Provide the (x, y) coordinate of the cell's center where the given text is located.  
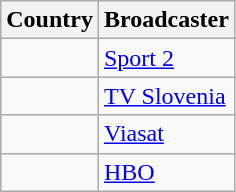
TV Slovenia (166, 96)
HBO (166, 172)
Country (50, 20)
Sport 2 (166, 58)
Viasat (166, 134)
Broadcaster (166, 20)
Capture the cell that displays the provided text and extract its (X, Y) central coordinate. 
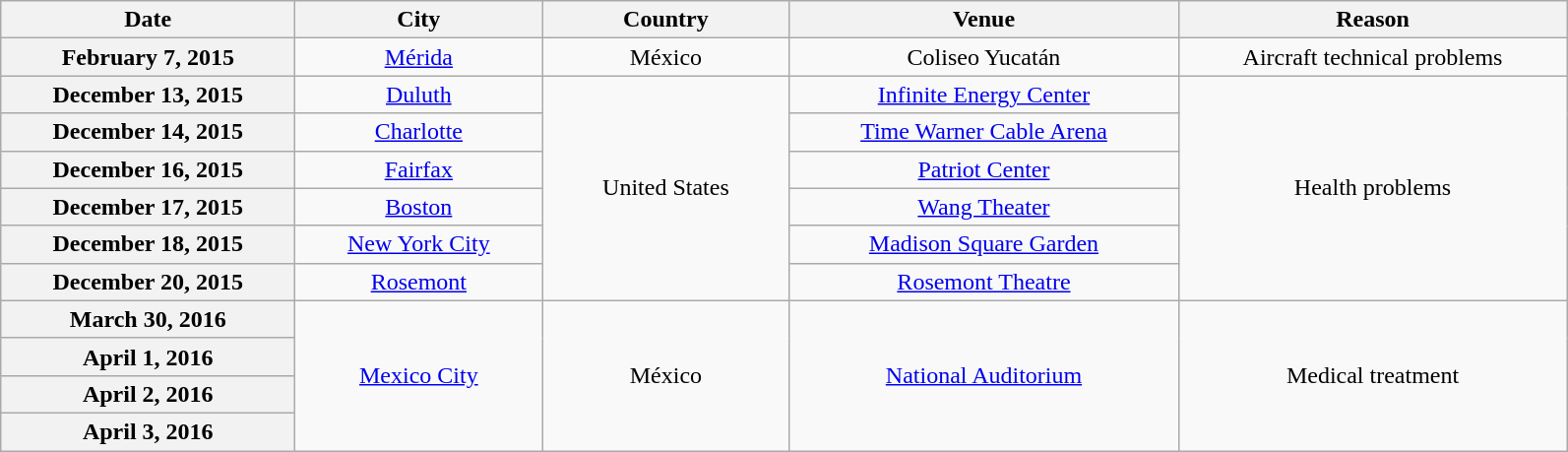
Infinite Energy Center (984, 94)
Time Warner Cable Arena (984, 132)
April 1, 2016 (148, 356)
Rosemont (419, 282)
February 7, 2015 (148, 57)
Country (665, 20)
National Auditorium (984, 375)
Mérida (419, 57)
Reason (1372, 20)
City (419, 20)
April 2, 2016 (148, 394)
United States (665, 188)
Health problems (1372, 188)
Patriot Center (984, 169)
December 20, 2015 (148, 282)
December 17, 2015 (148, 207)
Duluth (419, 94)
December 18, 2015 (148, 244)
Aircraft technical problems (1372, 57)
Date (148, 20)
Medical treatment (1372, 375)
April 3, 2016 (148, 431)
Rosemont Theatre (984, 282)
New York City (419, 244)
Boston (419, 207)
Venue (984, 20)
Madison Square Garden (984, 244)
Mexico City (419, 375)
Coliseo Yucatán (984, 57)
December 14, 2015 (148, 132)
December 13, 2015 (148, 94)
December 16, 2015 (148, 169)
March 30, 2016 (148, 319)
Wang Theater (984, 207)
Fairfax (419, 169)
Charlotte (419, 132)
Return the (X, Y) coordinate for the center point of the cell that contains the specified text.  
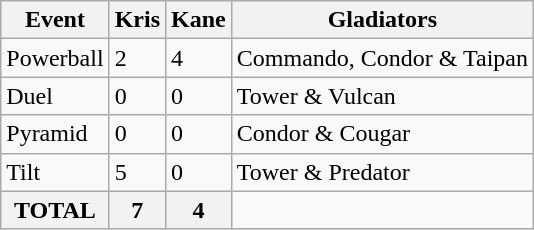
TOTAL (55, 210)
Pyramid (55, 134)
5 (137, 172)
Tower & Vulcan (382, 96)
Duel (55, 96)
2 (137, 58)
Kris (137, 20)
Gladiators (382, 20)
7 (137, 210)
Condor & Cougar (382, 134)
Tower & Predator (382, 172)
Tilt (55, 172)
Commando, Condor & Taipan (382, 58)
Event (55, 20)
Kane (199, 20)
Powerball (55, 58)
For the text-containing cell, return its midpoint in (X, Y) coordinate format. 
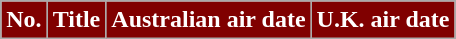
U.K. air date (383, 20)
Australian air date (208, 20)
Title (76, 20)
No. (24, 20)
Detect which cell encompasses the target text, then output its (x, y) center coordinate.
§
◆ **任务要求**: 将记录中从含有“Infinite Energy Center (984, 94)”的那一行起、到含有“Charlotte (419, 132)”的那一行止（两端均包括）的各行转换成 Markdown 表格，设“序号”和“内容”两列，空行略去。

◆ **任务回答**:
| 序号 | 内容 |
|---|---|
| 1 | Infinite Energy Center (984, 94) |
| 2 | Time Warner Cable Arena (984, 132) |
| 3 | April 1, 2016 (148, 356) |
| 4 | Rosemont (419, 282) |
| 5 | February 7, 2015 (148, 57) |
| 6 | Country (665, 20) |
| 7 | National Auditorium (984, 375) |
| 8 | Mérida (419, 57) |
| 9 | Reason (1372, 20) |
| 10 | City (419, 20) |
| 11 | April 2, 2016 (148, 394) |
| 12 | United States (665, 188) |
| 13 | Health problems (1372, 188) |
| 14 | Patriot Center (984, 169) |
| 15 | December 20, 2015 (148, 282) |
| 16 | December 17, 2015 (148, 207) |
| 17 | Duluth (419, 94) |
| 18 | December 18, 2015 (148, 244) |
| 19 | Aircraft technical problems (1372, 57) |
| 20 | Date (148, 20) |
| 21 | Medical treatment (1372, 375) |
| 22 | April 3, 2016 (148, 431) |
| 23 | Rosemont Theatre (984, 282) |
| 24 | New York City (419, 244) |
| 25 | Boston (419, 207) |
| 26 | Venue (984, 20) |
| 27 | Madison Square Garden (984, 244) |
| 28 | Mexico City (419, 375) |
| 29 | Coliseo Yucatán (984, 57) |
| 30 | December 14, 2015 (148, 132) |
| 31 | December 13, 2015 (148, 94) |
| 32 | December 16, 2015 (148, 169) |
| 33 | March 30, 2016 (148, 319) |
| 34 | Wang Theater (984, 207) |
| 35 | Fairfax (419, 169) |
| 36 | Charlotte (419, 132) |